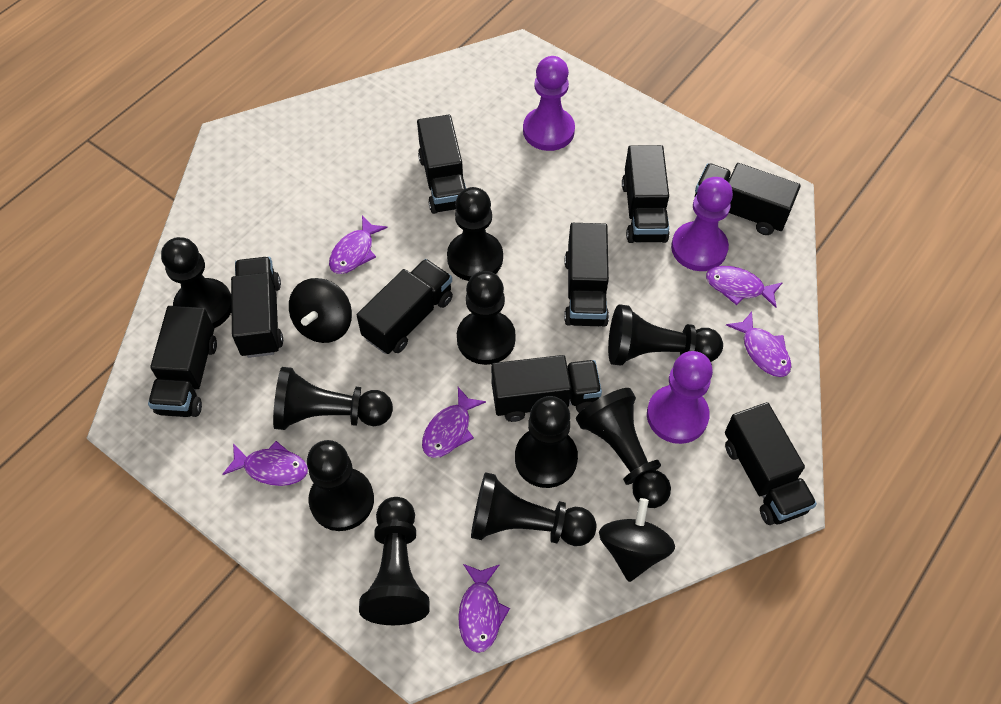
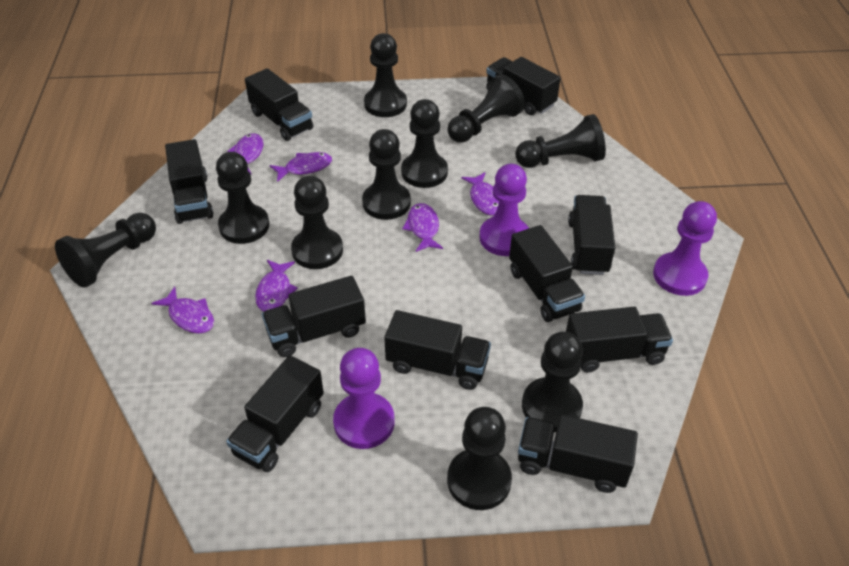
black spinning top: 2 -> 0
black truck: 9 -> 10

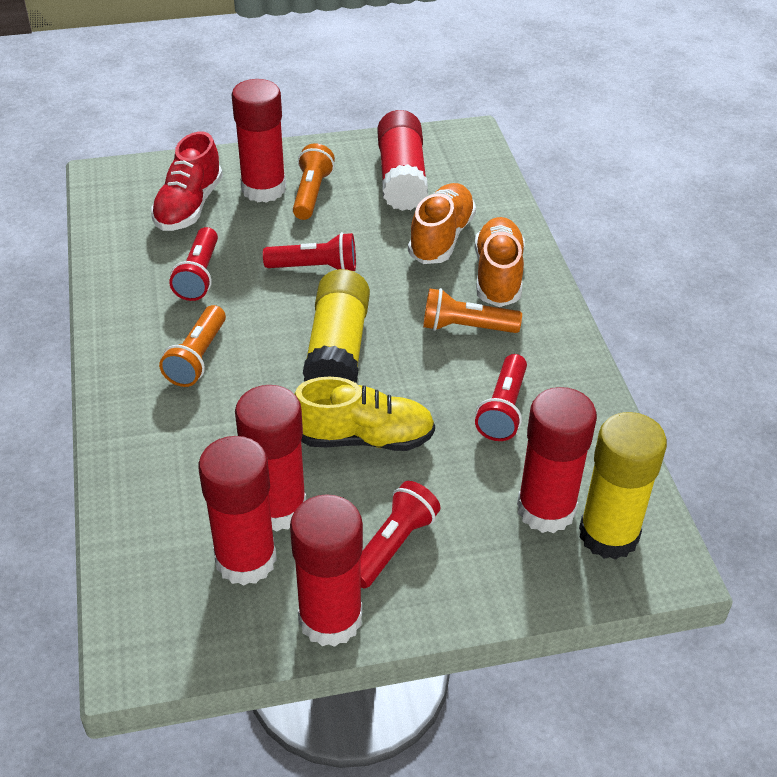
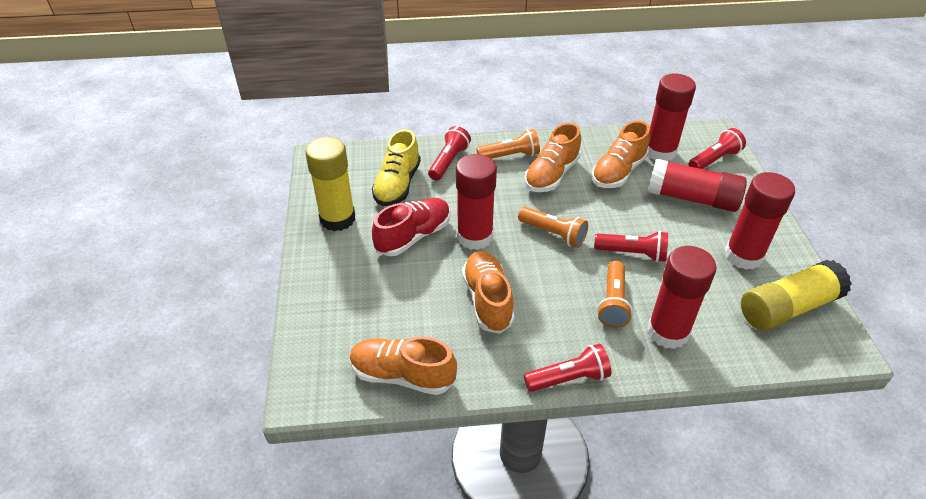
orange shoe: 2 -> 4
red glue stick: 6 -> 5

PROBLEM STATEMENT: Scan the material above for the word "black". Copy each line where it occurs.

YOUR SOLUTION:
black spinning top: 2 -> 0
black truck: 9 -> 10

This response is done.